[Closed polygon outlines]
----------------------------------------

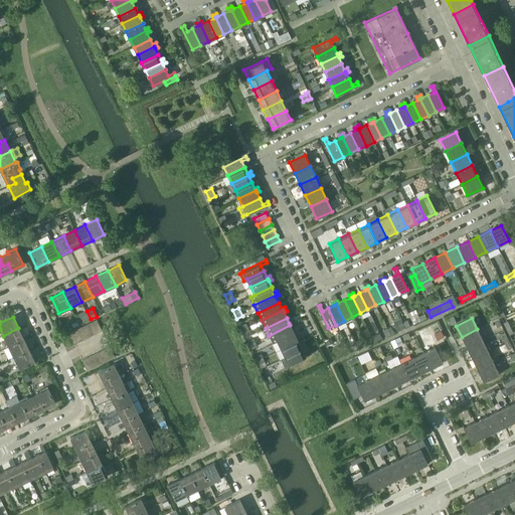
[(97,320),(91,322),(96,333),(102,330),(97,320)]
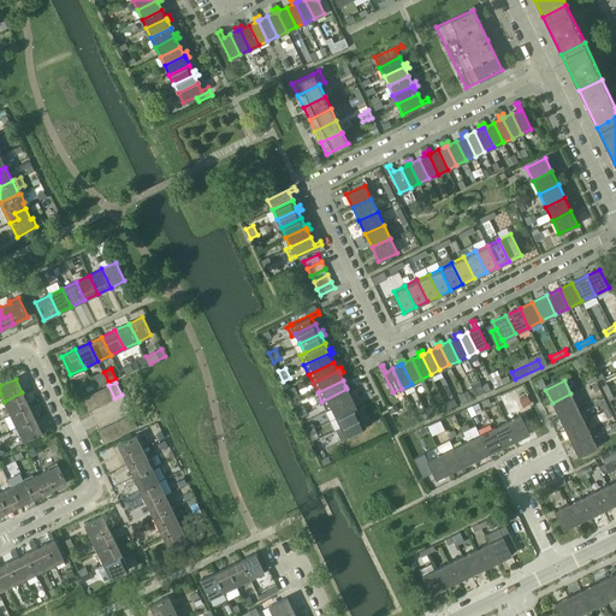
[(108,385),(102,389),(108,402),(114,398),(108,385)]
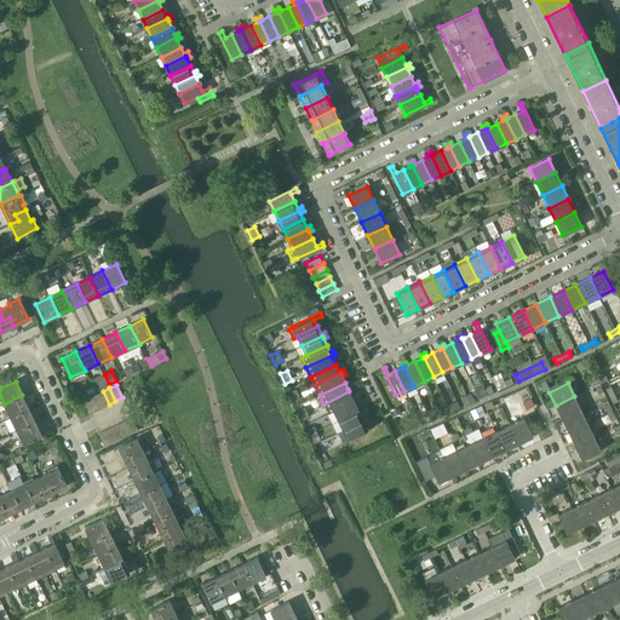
[(354,401),(350,395),(354,392),(351,388),(348,389),(349,391),(323,405),(328,414),(334,411),(354,401)]
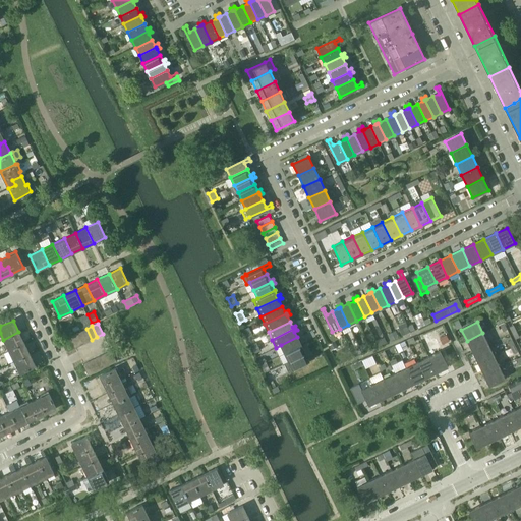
[(252,335),(248,327),(242,330),(246,338),(252,335)]
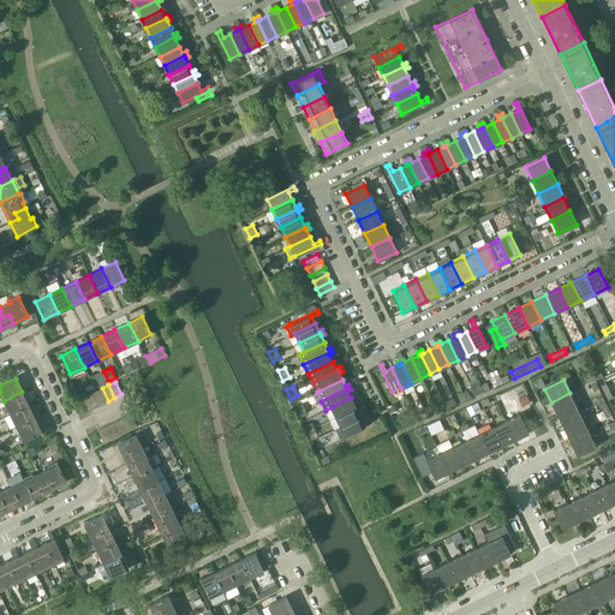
[(102,388),(95,392),(101,405),(108,401),(102,388)]
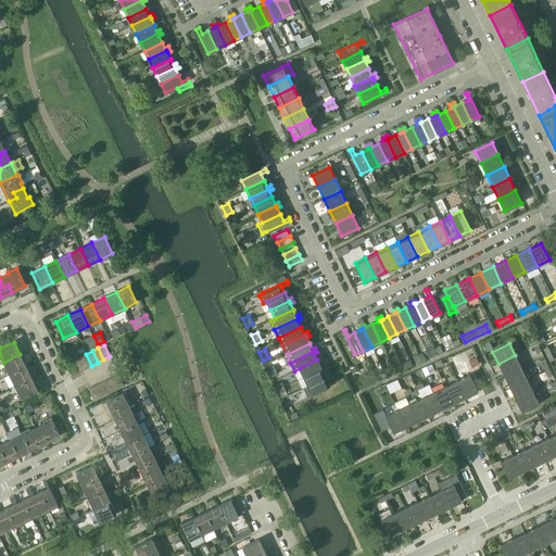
[(425,359),(422,353),(413,356),(416,364),(425,359)]
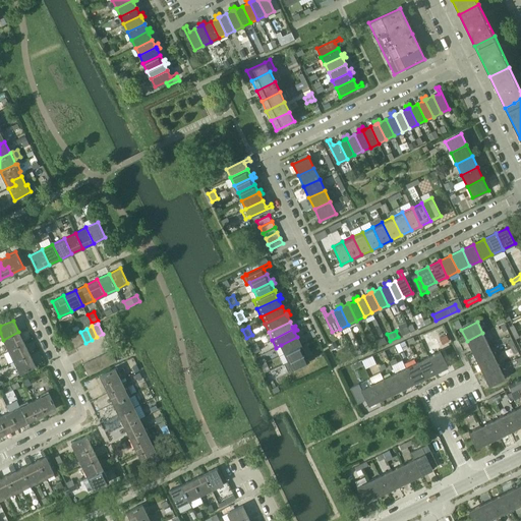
[(18,332),(3,340),(9,351),(24,343),(18,332)]
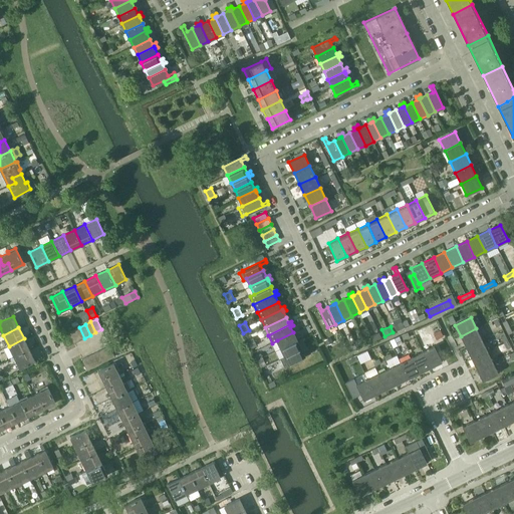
[(79,327),(74,329),(79,340),(84,338),(79,327)]
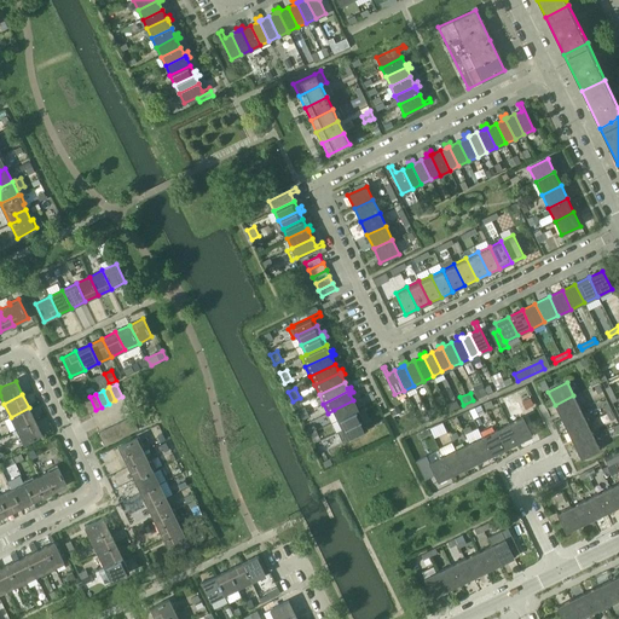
[(573,395),(555,405),(561,418),(580,410),(573,395)]
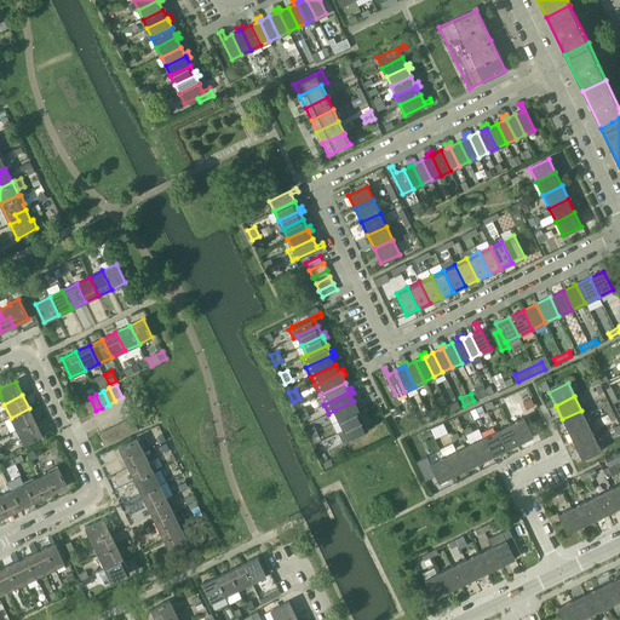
[(82,401),(89,414),(96,411),(90,397),(82,401)]
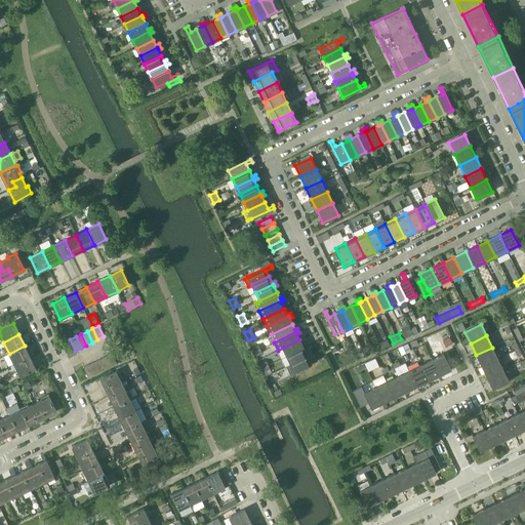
[(445,347),(452,344),(450,337),(443,340),(445,347)]
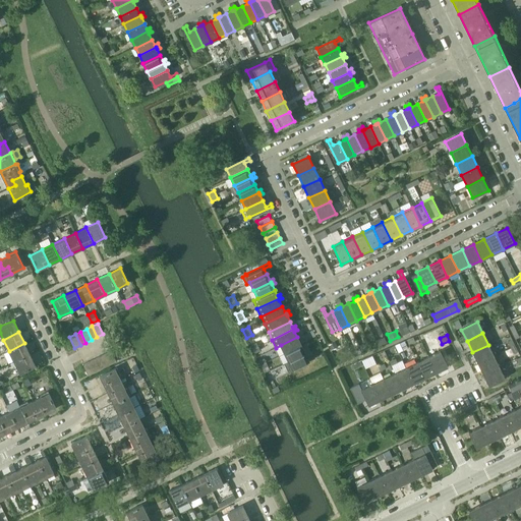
[(284,353),(301,345),(302,347),(305,346),(303,342),(300,343),(297,337),(281,345),(284,353)]
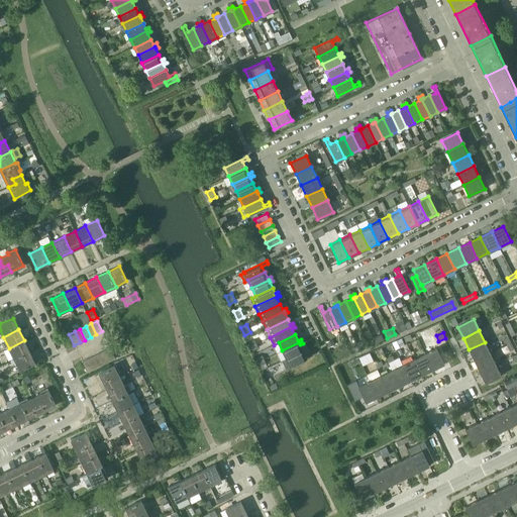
[(24,340),(9,348),(14,359),(29,351),(24,340)]
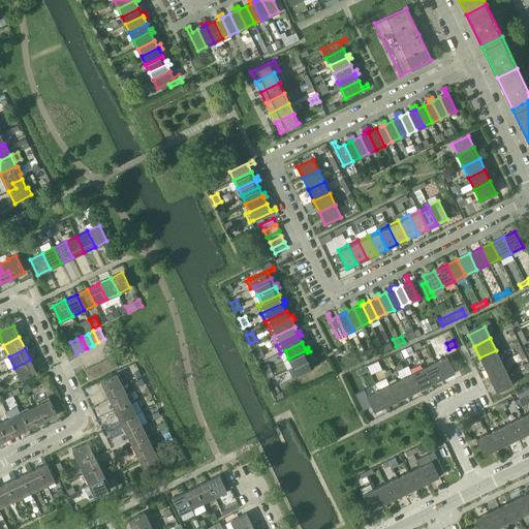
[(263,356),(260,348),(254,350),(257,359),(263,356)]
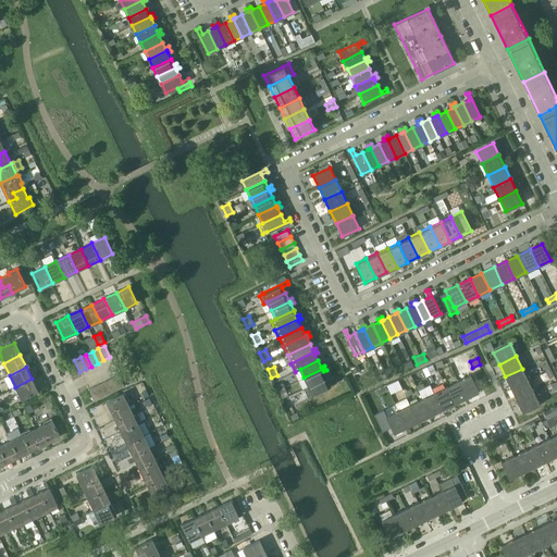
[(322,369),(304,378),(308,386),(326,378),(323,371),(322,369)]
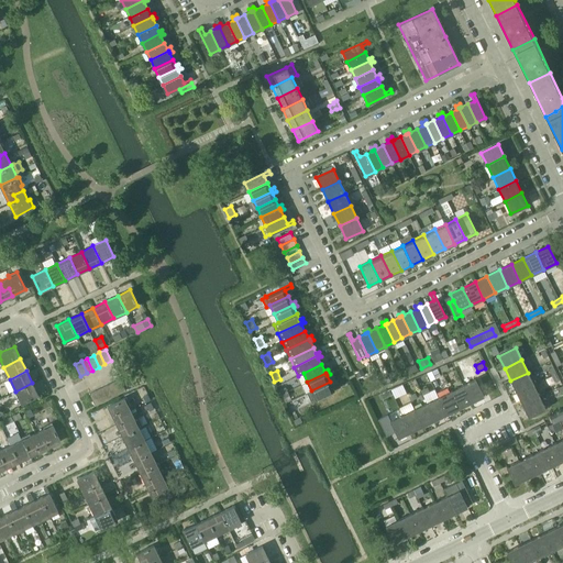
[(528,373),(510,381),(517,393),(533,384),(528,373)]
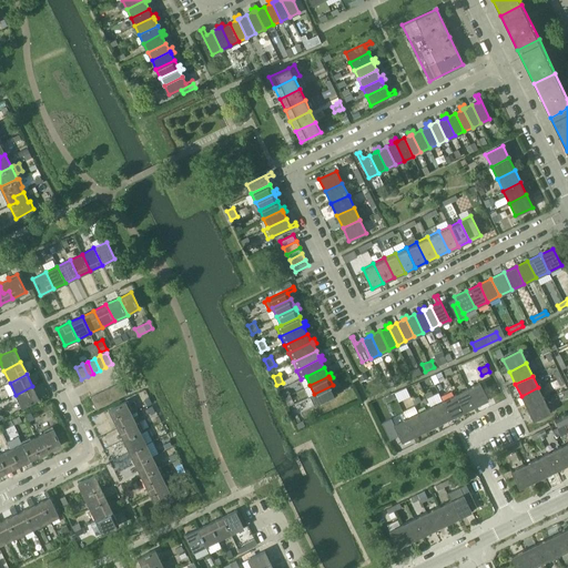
[(121,382),(114,385),(120,397),(127,394),(121,382)]
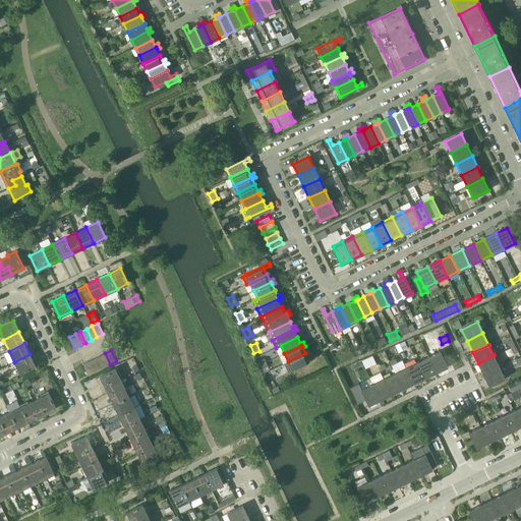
[(440,351),(428,356),(436,372),(448,366),(440,351)]
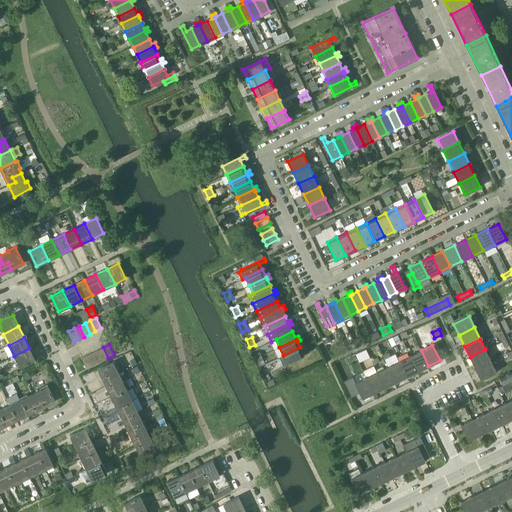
[(103,347),(98,350),(103,361),(108,358),(103,347)]
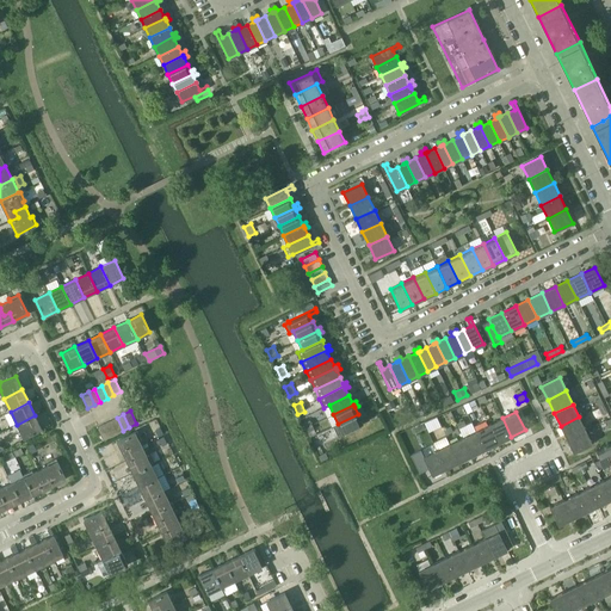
[(338,424),(333,426),(338,436),(343,433),(369,420),(368,418),(362,420),(358,414),(338,424)]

----------------------------------------

• [YOUR OBJECTIVE]: Only the lines starting at the one that includes "[(445,347),(452,344),(450,337),(443,340),(445,347)]" and ending at the one that includes "[(528,373),(510,381),(517,393),(533,384),(528,373)]" should be retyped, exactly, from the records above; no pictures.

• [TASK ANSWER]:
[(445,347),(452,344),(450,337),(443,340),(445,347)]
[(284,353),(301,345),(302,347),(305,346),(303,342),(300,343),(297,337),(281,345),(284,353)]
[(24,340),(9,348),(14,359),(29,351),(24,340)]
[(263,356),(260,348),(254,350),(257,359),(263,356)]
[(322,369),(304,378),(308,386),(326,378),(323,371),(322,369)]
[(528,373),(510,381),(517,393),(533,384),(528,373)]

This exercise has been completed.